DESCRIPTION OF THE TASK: Copy nothing but the text: repeat each entry exactly and drop the images.

Object correspondence data:

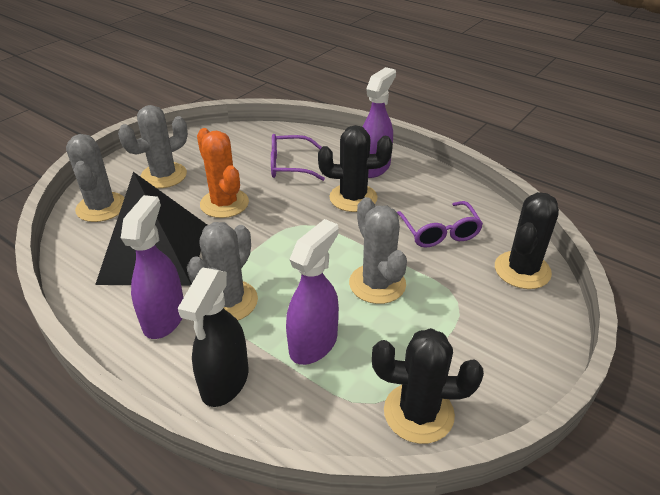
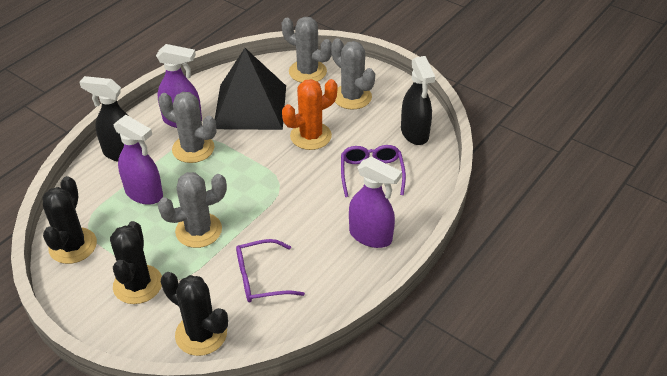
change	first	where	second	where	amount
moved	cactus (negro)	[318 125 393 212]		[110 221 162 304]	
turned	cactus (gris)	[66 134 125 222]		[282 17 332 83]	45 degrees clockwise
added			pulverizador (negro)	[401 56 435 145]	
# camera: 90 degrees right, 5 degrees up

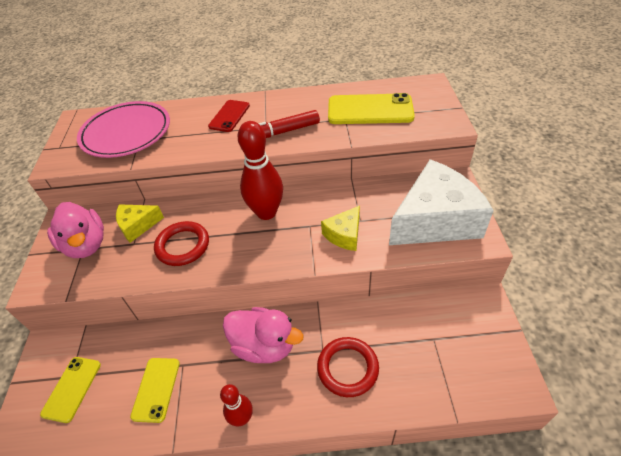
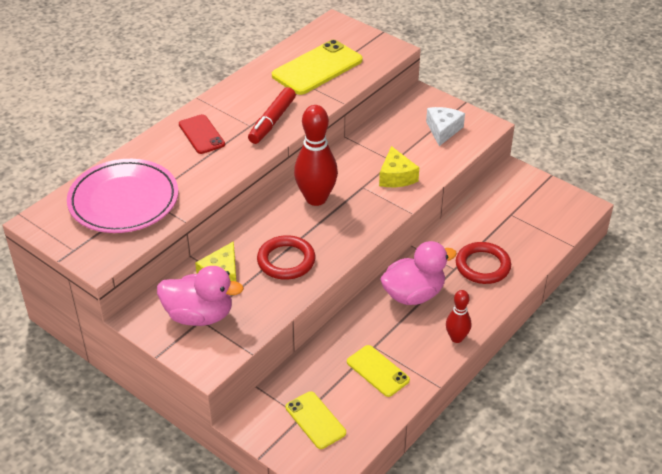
change	first	where	second	where	amount
resized	queso (blanco)	[389 159 494 245]		[426 107 465 146]	x0.47
# camera: 50 degrees left, 5 degrees down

EXERCISE ANSWER:
change	first	where	second	where	amount
moved	cactus (negro)	[318 125 393 212]		[110 221 162 304]	
turned	cactus (gris)	[66 134 125 222]		[282 17 332 83]	45 degrees clockwise
added			pulverizador (negro)	[401 56 435 145]	
# camera: 90 degrees right, 5 degrees up

change	first	where	second	where	amount
resized	queso (blanco)	[389 159 494 245]		[426 107 465 146]	x0.47
# camera: 50 degrees left, 5 degrees down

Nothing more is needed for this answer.